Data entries
----------------------------------------

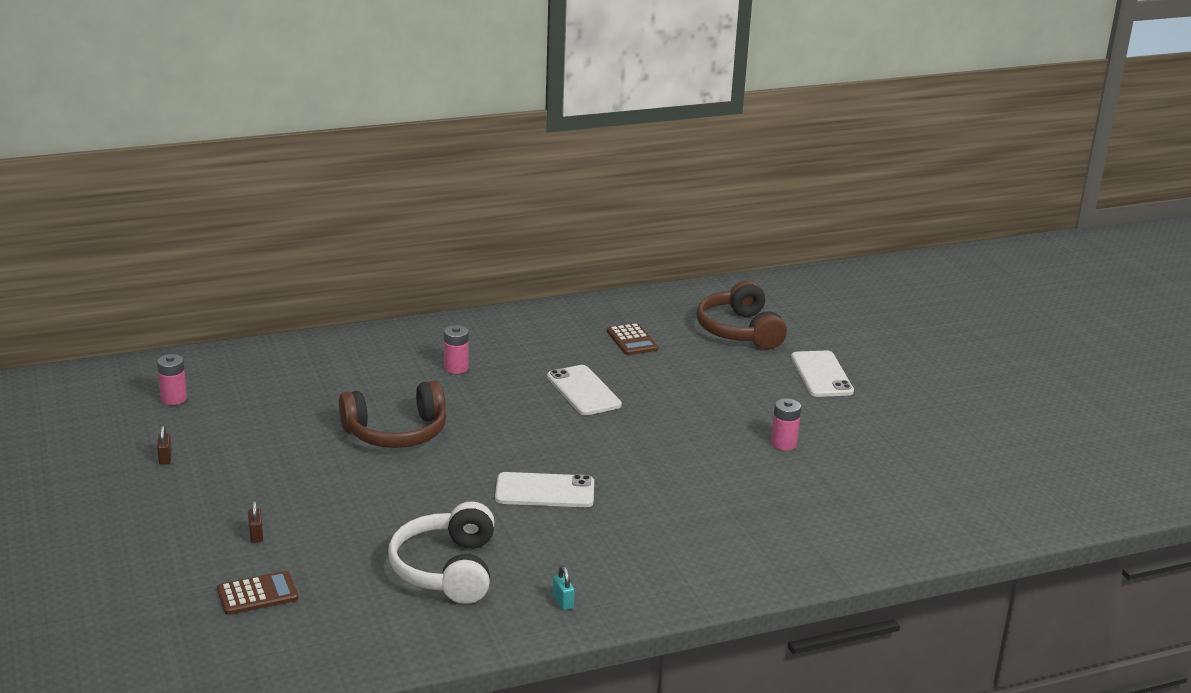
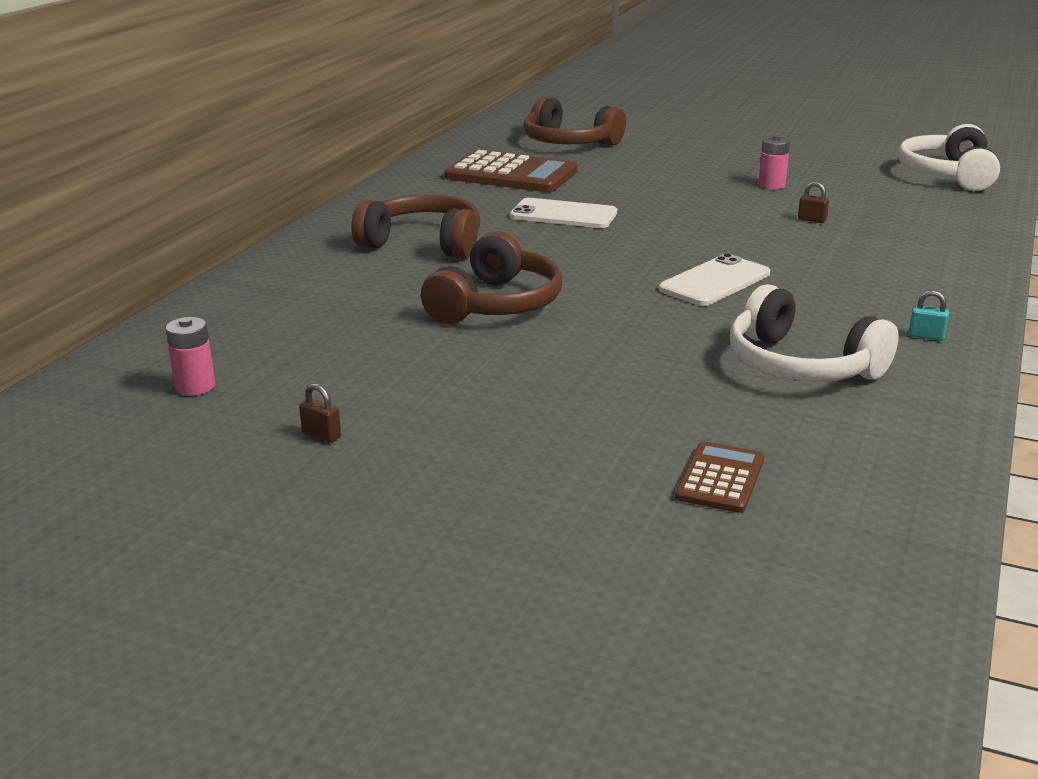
camera: 45 degrees left, 0 degrees up
(256, 535) = (588, 438): brown padlock -> brown padlock (812, 220)
(456, 368) = (423, 243): pink battery -> brown headphones
(632, 340) = (511, 174): brown calculator -> brown calculator, size x1.90
(821, 374) = (685, 144): white phone -> none
(950, 511) = (948, 175): none -> white headphones

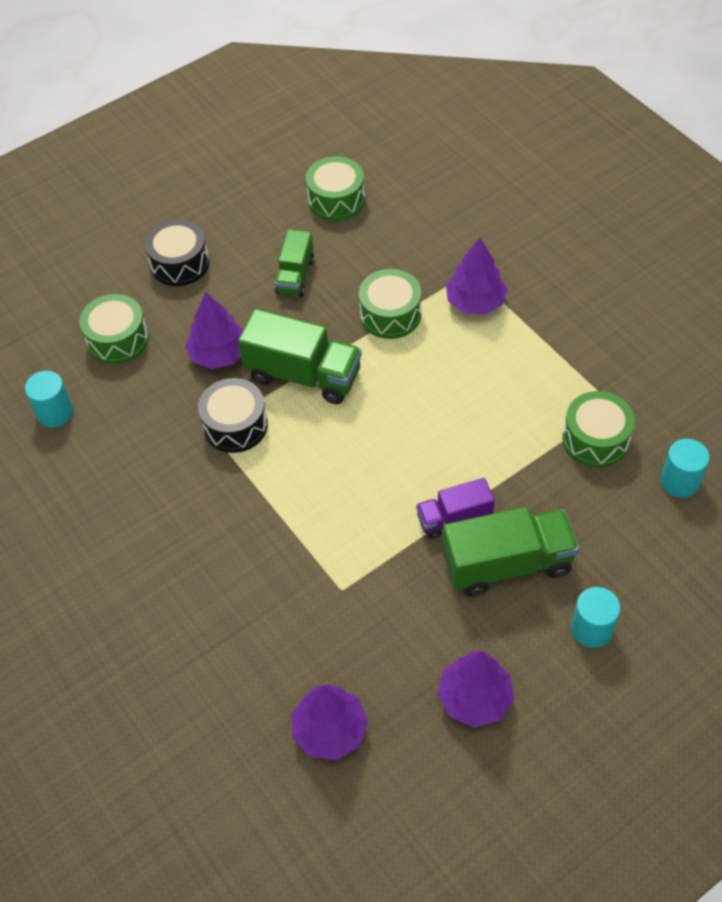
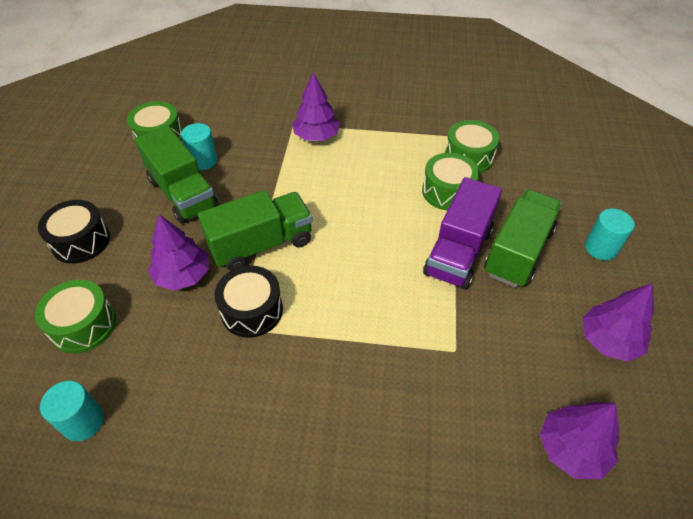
camera: 50 degrees left, 5 degrees down
(295, 276) = (183, 193): green truck -> green truck, size x1.68
(390, 314) = (274, 174): green drum -> green drum (447, 191)
(454, 518) = (458, 252): purple truck -> purple truck, size x1.68
(679, 481) = (531, 147): turquoise cylinder -> turquoise cylinder (203, 161)

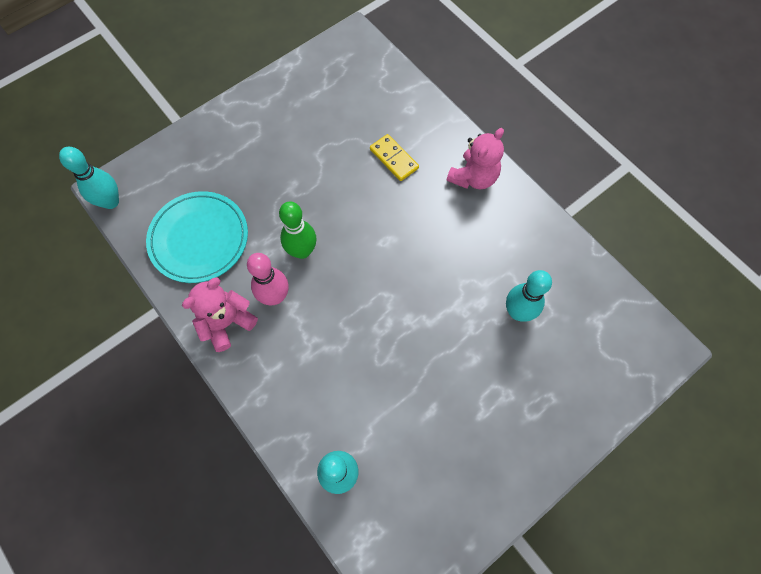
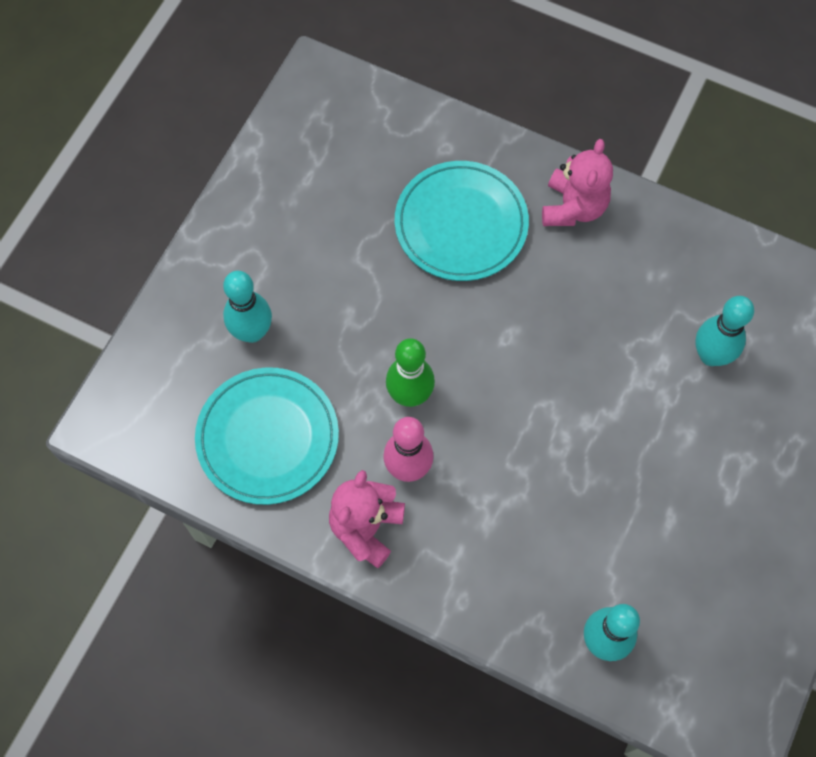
camera: 25 degrees left, 0 degrees up
(111, 202) = (118, 441): turquoise bowling pin -> turquoise bowling pin (252, 332)
(394, 159) = (461, 224): yellow domino -> turquoise plate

----------------------------------------

» **What this task involves**
What's needed is an exact copy of every entry, free of pictures.

» **Output of the task**
camera: 45 degrees left, 0 degrees up
(256, 535) = (588, 438): brown padlock -> brown padlock (812, 220)
(456, 368) = (423, 243): pink battery -> brown headphones
(632, 340) = (511, 174): brown calculator -> brown calculator, size x1.90
(821, 374) = (685, 144): white phone -> none
(950, 511) = (948, 175): none -> white headphones

camera: 50 degrees left, 5 degrees down
(295, 276) = (183, 193): green truck -> green truck, size x1.68
(390, 314) = (274, 174): green drum -> green drum (447, 191)
(454, 518) = (458, 252): purple truck -> purple truck, size x1.68
(679, 481) = (531, 147): turquoise cylinder -> turquoise cylinder (203, 161)

camera: 25 degrees left, 0 degrees up
(111, 202) = (118, 441): turquoise bowling pin -> turquoise bowling pin (252, 332)
(394, 159) = (461, 224): yellow domino -> turquoise plate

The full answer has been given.